▶ TASK BRIEF
Reproduce the whole listing below without its pictures, exactly as written.

▶ DATASET EXTRACT
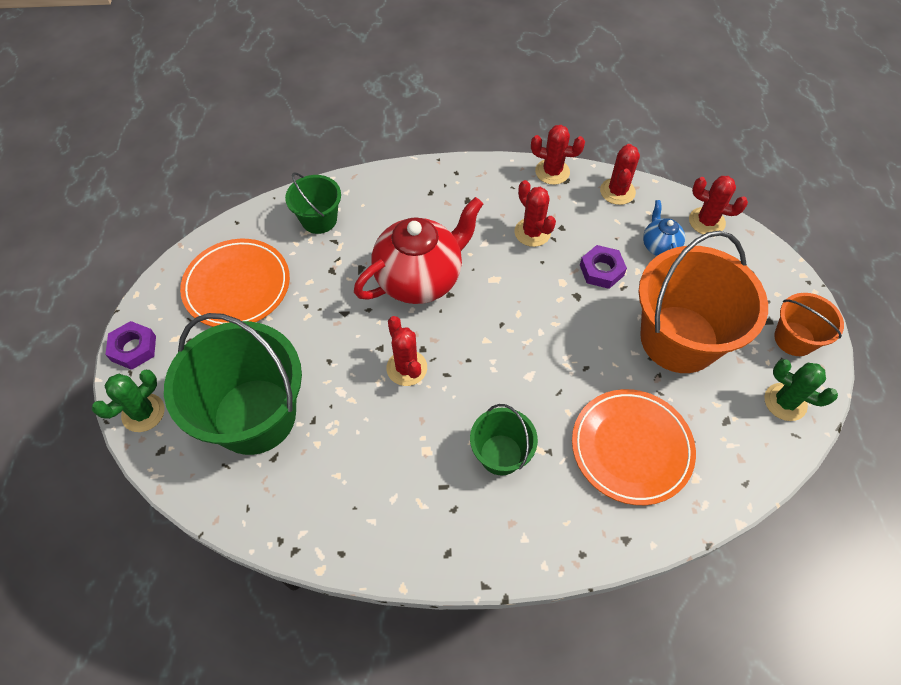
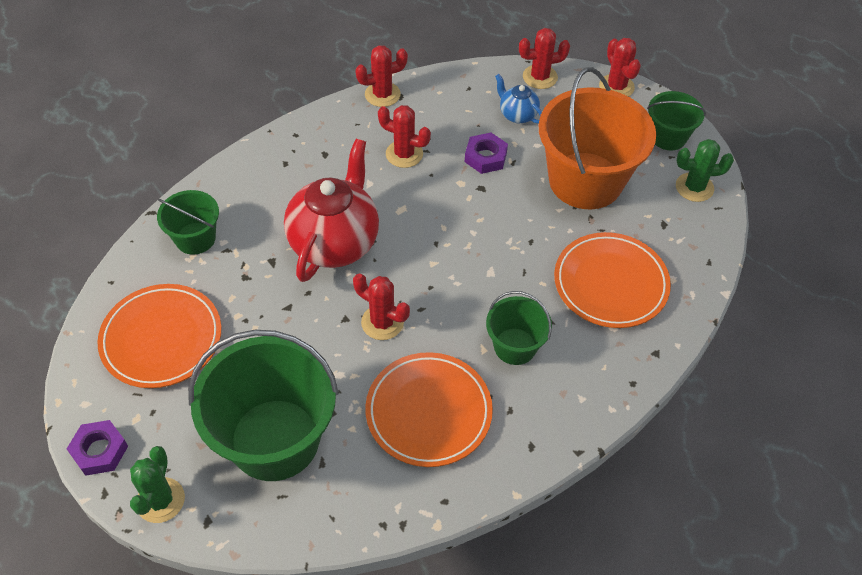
camera: 35 degrees left, 5 degrees down
(386, 467) = (428, 412): none -> orange plate
(617, 191) = (450, 86): red cactus -> red cactus (616, 87)
(794, 339) = (668, 137): orange bucket -> green bucket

▶ SOLUTION TO THIS EXERCISE
camera: 35 degrees left, 5 degrees down
(386, 467) = (428, 412): none -> orange plate
(617, 191) = (450, 86): red cactus -> red cactus (616, 87)
(794, 339) = (668, 137): orange bucket -> green bucket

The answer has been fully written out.